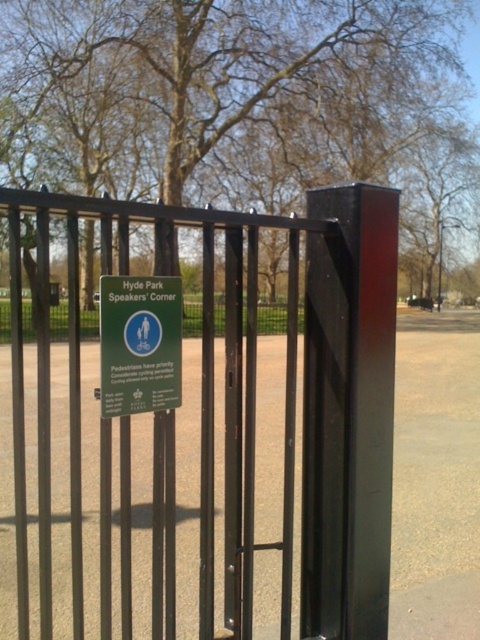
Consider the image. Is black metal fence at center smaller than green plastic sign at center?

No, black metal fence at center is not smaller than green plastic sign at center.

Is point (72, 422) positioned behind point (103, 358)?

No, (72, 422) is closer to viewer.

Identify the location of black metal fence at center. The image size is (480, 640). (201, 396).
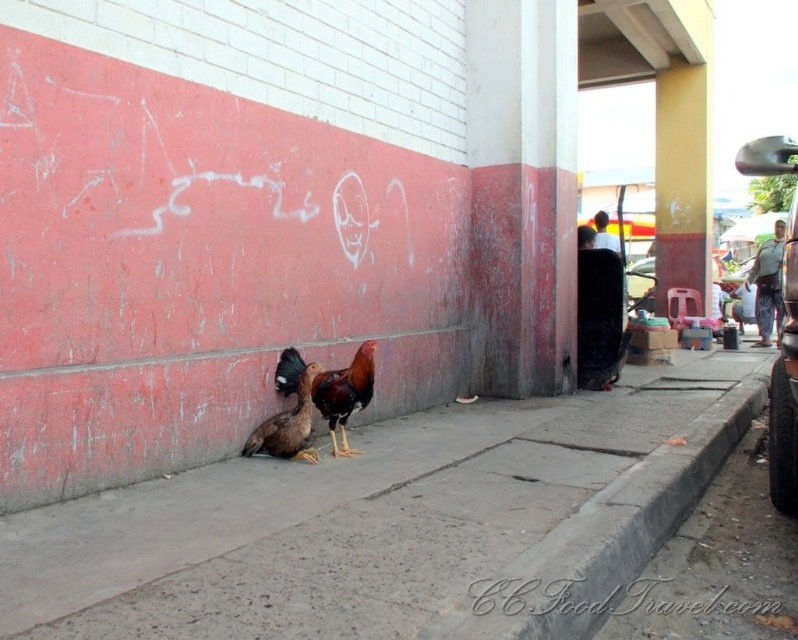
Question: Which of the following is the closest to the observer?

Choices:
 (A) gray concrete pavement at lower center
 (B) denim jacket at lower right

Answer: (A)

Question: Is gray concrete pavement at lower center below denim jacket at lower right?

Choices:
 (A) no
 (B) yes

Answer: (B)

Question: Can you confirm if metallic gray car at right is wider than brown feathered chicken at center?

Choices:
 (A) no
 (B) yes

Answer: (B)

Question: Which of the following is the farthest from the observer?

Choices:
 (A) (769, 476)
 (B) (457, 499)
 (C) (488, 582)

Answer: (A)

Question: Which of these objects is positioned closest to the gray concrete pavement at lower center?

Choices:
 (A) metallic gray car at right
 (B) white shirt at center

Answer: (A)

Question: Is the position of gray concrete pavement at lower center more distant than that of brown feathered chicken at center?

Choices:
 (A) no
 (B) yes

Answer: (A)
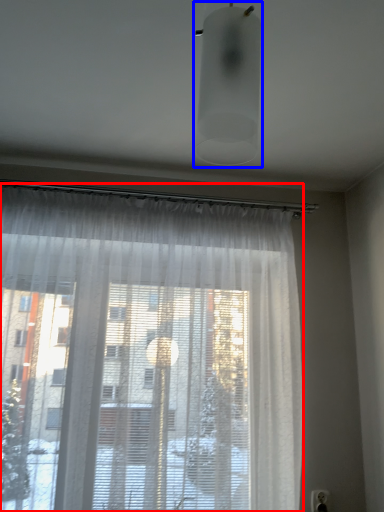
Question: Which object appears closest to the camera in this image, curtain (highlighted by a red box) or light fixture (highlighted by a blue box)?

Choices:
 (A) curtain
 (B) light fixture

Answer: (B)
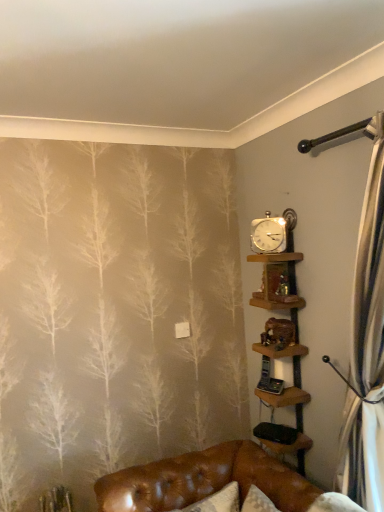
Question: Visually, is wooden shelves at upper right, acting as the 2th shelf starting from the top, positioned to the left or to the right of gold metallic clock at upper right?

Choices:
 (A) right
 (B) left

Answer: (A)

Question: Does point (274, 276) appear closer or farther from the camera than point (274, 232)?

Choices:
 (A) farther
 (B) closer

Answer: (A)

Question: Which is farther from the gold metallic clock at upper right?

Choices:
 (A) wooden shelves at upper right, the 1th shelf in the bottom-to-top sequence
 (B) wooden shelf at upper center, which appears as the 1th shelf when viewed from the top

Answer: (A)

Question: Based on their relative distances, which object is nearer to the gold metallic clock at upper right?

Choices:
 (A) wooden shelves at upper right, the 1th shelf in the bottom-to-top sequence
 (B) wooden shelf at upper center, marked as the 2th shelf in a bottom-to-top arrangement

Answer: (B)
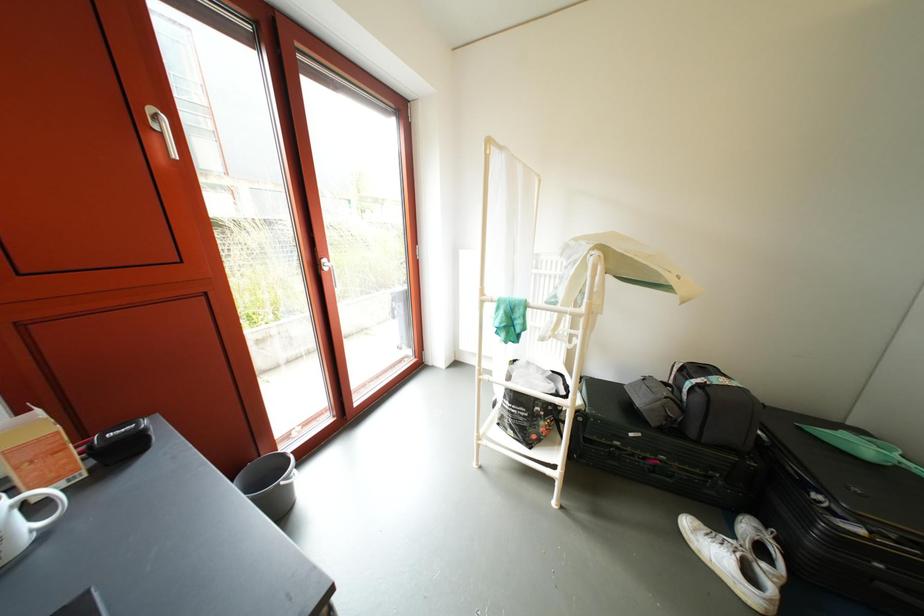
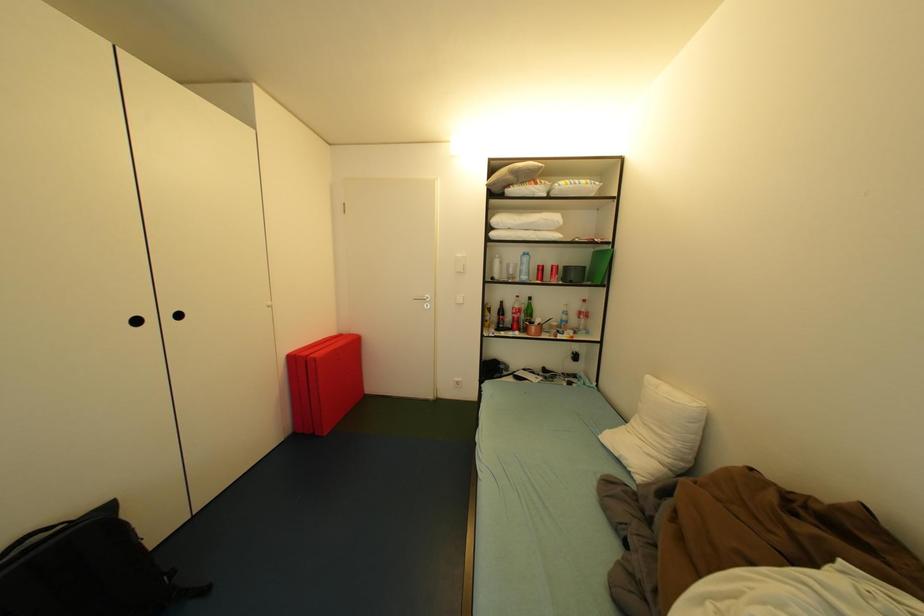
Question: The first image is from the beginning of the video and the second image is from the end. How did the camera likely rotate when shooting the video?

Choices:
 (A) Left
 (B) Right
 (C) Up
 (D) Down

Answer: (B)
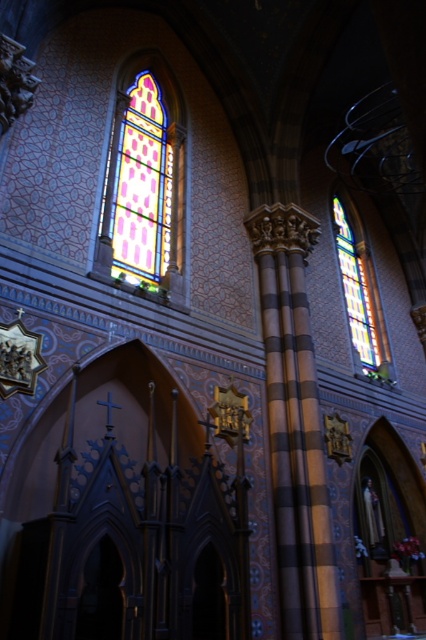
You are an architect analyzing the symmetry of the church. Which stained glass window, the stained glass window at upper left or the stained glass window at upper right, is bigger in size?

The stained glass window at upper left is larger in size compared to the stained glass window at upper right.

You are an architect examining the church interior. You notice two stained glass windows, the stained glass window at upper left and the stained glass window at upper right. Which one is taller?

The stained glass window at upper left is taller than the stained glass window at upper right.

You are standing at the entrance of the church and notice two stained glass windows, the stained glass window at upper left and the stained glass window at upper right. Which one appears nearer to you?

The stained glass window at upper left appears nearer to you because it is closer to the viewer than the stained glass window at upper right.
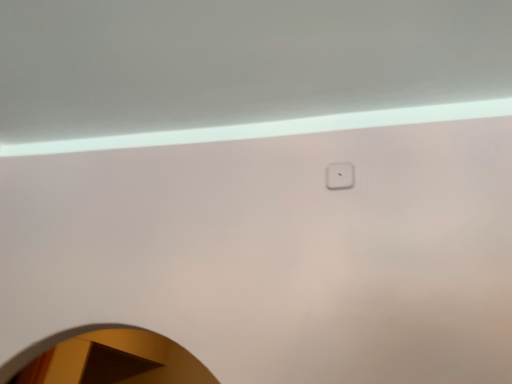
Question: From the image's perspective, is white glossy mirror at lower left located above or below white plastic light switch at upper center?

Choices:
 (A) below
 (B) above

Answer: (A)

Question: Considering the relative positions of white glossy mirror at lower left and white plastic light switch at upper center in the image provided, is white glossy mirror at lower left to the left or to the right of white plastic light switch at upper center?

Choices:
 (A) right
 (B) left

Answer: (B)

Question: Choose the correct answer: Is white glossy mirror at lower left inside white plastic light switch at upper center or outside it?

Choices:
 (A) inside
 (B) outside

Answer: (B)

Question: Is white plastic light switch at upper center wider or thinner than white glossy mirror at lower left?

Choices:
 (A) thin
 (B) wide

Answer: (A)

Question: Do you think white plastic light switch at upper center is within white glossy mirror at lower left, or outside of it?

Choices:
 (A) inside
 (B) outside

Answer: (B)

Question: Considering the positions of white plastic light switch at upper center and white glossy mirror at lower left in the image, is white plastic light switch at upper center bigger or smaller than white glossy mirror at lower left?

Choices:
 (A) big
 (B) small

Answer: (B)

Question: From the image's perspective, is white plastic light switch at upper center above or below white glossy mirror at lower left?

### Your task
Repeat all of the items above word for word, leaving out the pictures.

### Right answer
Consider the image. Is black metal fence at center smaller than green plastic sign at center?

No, black metal fence at center is not smaller than green plastic sign at center.

Is point (72, 422) positioned behind point (103, 358)?

No, (72, 422) is closer to viewer.

Identify the location of black metal fence at center. The image size is (480, 640). (201, 396).
Question: Which of the following is the closest to the observer?

Choices:
 (A) gray concrete pavement at lower center
 (B) denim jacket at lower right

Answer: (A)

Question: Is gray concrete pavement at lower center below denim jacket at lower right?

Choices:
 (A) no
 (B) yes

Answer: (B)

Question: Can you confirm if metallic gray car at right is wider than brown feathered chicken at center?

Choices:
 (A) no
 (B) yes

Answer: (B)

Question: Which of the following is the farthest from the observer?

Choices:
 (A) (769, 476)
 (B) (457, 499)
 (C) (488, 582)

Answer: (A)

Question: Which of these objects is positioned closest to the gray concrete pavement at lower center?

Choices:
 (A) metallic gray car at right
 (B) white shirt at center

Answer: (A)

Question: Is the position of gray concrete pavement at lower center more distant than that of brown feathered chicken at center?

Choices:
 (A) no
 (B) yes

Answer: (A)
Question: Which object appears closest to the camera in this image, curtain (highlighted by a red box) or light fixture (highlighted by a blue box)?

Choices:
 (A) curtain
 (B) light fixture

Answer: (B)
Question: Visually, is wooden shelves at upper right, acting as the 2th shelf starting from the top, positioned to the left or to the right of gold metallic clock at upper right?

Choices:
 (A) right
 (B) left

Answer: (A)

Question: Does point (274, 276) appear closer or farther from the camera than point (274, 232)?

Choices:
 (A) farther
 (B) closer

Answer: (A)

Question: Which is farther from the gold metallic clock at upper right?

Choices:
 (A) wooden shelves at upper right, the 1th shelf in the bottom-to-top sequence
 (B) wooden shelf at upper center, which appears as the 1th shelf when viewed from the top

Answer: (A)

Question: Based on their relative distances, which object is nearer to the gold metallic clock at upper right?

Choices:
 (A) wooden shelves at upper right, the 1th shelf in the bottom-to-top sequence
 (B) wooden shelf at upper center, marked as the 2th shelf in a bottom-to-top arrangement

Answer: (B)
Question: The first image is from the beginning of the video and the second image is from the end. How did the camera likely rotate when shooting the video?

Choices:
 (A) Left
 (B) Right
 (C) Up
 (D) Down

Answer: (B)
You are an architect analyzing the symmetry of the church. Which stained glass window, the stained glass window at upper left or the stained glass window at upper right, is bigger in size?

The stained glass window at upper left is larger in size compared to the stained glass window at upper right.

You are an architect examining the church interior. You notice two stained glass windows, the stained glass window at upper left and the stained glass window at upper right. Which one is taller?

The stained glass window at upper left is taller than the stained glass window at upper right.

You are standing at the entrance of the church and notice two stained glass windows, the stained glass window at upper left and the stained glass window at upper right. Which one appears nearer to you?

The stained glass window at upper left appears nearer to you because it is closer to the viewer than the stained glass window at upper right.
Question: From the image's perspective, is white glossy mirror at lower left located above or below white plastic light switch at upper center?

Choices:
 (A) below
 (B) above

Answer: (A)

Question: Considering the relative positions of white glossy mirror at lower left and white plastic light switch at upper center in the image provided, is white glossy mirror at lower left to the left or to the right of white plastic light switch at upper center?

Choices:
 (A) right
 (B) left

Answer: (B)

Question: Choose the correct answer: Is white glossy mirror at lower left inside white plastic light switch at upper center or outside it?

Choices:
 (A) inside
 (B) outside

Answer: (B)

Question: Is white plastic light switch at upper center wider or thinner than white glossy mirror at lower left?

Choices:
 (A) thin
 (B) wide

Answer: (A)

Question: Do you think white plastic light switch at upper center is within white glossy mirror at lower left, or outside of it?

Choices:
 (A) inside
 (B) outside

Answer: (B)

Question: Considering the positions of white plastic light switch at upper center and white glossy mirror at lower left in the image, is white plastic light switch at upper center bigger or smaller than white glossy mirror at lower left?

Choices:
 (A) big
 (B) small

Answer: (B)

Question: From the image's perspective, is white plastic light switch at upper center above or below white glossy mirror at lower left?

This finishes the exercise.